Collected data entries
________________________

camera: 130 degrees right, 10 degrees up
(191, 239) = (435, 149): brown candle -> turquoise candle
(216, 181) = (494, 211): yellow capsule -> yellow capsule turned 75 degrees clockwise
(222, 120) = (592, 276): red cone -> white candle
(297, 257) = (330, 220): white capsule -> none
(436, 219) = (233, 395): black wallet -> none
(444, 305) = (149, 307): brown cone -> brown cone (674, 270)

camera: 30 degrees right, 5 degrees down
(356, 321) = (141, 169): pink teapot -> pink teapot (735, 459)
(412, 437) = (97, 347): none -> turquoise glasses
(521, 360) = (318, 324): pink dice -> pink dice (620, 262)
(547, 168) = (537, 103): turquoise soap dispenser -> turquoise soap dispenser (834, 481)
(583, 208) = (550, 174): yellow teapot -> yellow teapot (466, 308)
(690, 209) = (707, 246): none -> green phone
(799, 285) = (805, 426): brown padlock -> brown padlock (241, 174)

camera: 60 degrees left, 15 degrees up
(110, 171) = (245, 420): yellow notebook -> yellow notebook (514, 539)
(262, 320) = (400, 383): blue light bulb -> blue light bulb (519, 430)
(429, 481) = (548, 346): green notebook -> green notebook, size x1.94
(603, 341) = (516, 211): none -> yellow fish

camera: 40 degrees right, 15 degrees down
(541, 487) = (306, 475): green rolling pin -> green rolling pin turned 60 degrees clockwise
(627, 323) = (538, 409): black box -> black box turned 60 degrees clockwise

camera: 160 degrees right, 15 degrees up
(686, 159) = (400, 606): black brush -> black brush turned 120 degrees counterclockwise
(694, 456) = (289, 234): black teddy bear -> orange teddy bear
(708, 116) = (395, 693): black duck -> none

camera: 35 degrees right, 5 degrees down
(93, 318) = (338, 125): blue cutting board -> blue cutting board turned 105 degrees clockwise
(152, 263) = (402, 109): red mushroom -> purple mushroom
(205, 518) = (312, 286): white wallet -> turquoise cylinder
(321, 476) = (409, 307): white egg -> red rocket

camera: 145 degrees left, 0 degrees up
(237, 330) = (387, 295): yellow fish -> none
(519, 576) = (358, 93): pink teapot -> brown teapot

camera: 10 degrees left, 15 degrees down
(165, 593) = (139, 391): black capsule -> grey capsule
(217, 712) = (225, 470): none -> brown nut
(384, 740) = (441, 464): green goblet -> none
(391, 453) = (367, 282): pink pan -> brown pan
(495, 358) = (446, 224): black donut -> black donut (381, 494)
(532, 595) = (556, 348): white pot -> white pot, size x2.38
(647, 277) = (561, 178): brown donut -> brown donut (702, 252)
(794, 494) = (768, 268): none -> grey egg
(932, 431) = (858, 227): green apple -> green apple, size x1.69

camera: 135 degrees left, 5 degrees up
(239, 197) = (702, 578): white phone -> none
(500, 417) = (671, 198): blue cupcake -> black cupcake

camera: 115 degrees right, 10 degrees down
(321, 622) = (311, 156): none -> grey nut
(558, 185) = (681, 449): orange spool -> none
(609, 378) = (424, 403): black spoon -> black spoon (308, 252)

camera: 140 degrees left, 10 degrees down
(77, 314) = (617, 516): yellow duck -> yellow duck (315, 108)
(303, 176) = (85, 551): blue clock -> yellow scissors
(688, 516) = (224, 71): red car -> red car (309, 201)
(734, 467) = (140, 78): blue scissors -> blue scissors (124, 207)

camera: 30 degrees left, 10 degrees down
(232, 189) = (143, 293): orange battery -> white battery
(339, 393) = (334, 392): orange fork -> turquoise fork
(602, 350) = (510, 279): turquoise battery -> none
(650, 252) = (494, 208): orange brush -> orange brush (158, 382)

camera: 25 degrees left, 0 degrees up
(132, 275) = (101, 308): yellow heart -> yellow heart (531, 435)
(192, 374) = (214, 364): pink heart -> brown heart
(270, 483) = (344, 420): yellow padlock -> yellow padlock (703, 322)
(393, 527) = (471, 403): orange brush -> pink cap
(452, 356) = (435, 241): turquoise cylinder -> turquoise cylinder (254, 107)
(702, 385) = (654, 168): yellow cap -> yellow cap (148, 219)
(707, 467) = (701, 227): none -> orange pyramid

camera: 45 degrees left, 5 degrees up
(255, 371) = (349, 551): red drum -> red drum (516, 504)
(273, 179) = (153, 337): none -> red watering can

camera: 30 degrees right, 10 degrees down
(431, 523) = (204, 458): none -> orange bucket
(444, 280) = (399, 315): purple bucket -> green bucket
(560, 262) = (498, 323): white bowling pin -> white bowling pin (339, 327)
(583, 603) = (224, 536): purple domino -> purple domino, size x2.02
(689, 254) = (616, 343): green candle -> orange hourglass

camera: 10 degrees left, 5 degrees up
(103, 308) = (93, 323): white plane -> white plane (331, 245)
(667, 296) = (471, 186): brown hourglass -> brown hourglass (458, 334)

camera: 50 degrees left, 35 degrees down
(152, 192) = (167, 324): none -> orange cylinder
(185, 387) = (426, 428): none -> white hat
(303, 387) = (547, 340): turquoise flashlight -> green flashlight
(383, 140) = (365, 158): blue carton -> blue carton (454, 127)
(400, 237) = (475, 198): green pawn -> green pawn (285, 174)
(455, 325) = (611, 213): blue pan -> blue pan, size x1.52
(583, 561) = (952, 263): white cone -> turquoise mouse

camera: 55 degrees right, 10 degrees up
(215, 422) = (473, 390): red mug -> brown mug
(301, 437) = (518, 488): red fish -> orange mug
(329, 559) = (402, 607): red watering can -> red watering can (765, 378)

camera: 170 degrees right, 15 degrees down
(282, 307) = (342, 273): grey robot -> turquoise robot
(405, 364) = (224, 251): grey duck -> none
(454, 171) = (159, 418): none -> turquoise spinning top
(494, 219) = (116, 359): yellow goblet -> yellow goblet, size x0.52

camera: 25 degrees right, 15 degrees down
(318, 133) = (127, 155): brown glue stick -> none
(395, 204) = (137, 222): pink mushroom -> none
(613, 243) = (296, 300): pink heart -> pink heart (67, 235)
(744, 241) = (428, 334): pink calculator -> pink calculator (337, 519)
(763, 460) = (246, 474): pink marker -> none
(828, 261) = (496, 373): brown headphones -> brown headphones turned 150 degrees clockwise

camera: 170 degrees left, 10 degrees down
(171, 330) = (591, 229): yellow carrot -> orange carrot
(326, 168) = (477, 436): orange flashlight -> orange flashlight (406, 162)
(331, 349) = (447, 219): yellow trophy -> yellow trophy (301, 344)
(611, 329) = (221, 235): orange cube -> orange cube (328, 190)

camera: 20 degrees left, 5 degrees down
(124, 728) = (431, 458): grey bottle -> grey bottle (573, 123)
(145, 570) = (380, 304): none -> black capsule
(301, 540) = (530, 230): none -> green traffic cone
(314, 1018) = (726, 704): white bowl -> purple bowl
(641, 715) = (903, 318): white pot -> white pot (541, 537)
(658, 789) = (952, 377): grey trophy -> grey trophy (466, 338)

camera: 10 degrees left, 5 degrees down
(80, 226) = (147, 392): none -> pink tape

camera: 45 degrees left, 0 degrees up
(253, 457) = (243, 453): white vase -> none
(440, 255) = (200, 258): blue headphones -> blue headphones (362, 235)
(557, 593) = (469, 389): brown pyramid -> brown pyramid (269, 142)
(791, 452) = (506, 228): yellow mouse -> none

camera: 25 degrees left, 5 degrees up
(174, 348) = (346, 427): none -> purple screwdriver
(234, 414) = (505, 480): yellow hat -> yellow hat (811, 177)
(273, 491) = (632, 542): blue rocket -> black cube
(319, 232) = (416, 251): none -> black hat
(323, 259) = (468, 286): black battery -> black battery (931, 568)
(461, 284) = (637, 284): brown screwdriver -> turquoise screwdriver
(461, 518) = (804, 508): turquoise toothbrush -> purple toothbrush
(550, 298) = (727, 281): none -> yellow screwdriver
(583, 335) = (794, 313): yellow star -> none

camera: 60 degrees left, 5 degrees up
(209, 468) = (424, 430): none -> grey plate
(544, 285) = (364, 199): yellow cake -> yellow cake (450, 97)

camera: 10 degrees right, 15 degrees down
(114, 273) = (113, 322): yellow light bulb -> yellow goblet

________________________

Work task
Gather all lines of the records that include the word "right".

Your response
camera: 130 degrees right, 10 degrees up
camera: 30 degrees right, 5 degrees down
camera: 40 degrees right, 15 degrees down
camera: 160 degrees right, 15 degrees up
camera: 35 degrees right, 5 degrees down
camera: 115 degrees right, 10 degrees down
camera: 30 degrees right, 10 degrees down
camera: 55 degrees right, 10 degrees up
camera: 170 degrees right, 15 degrees down
camera: 25 degrees right, 15 degrees down
camera: 10 degrees right, 15 degrees down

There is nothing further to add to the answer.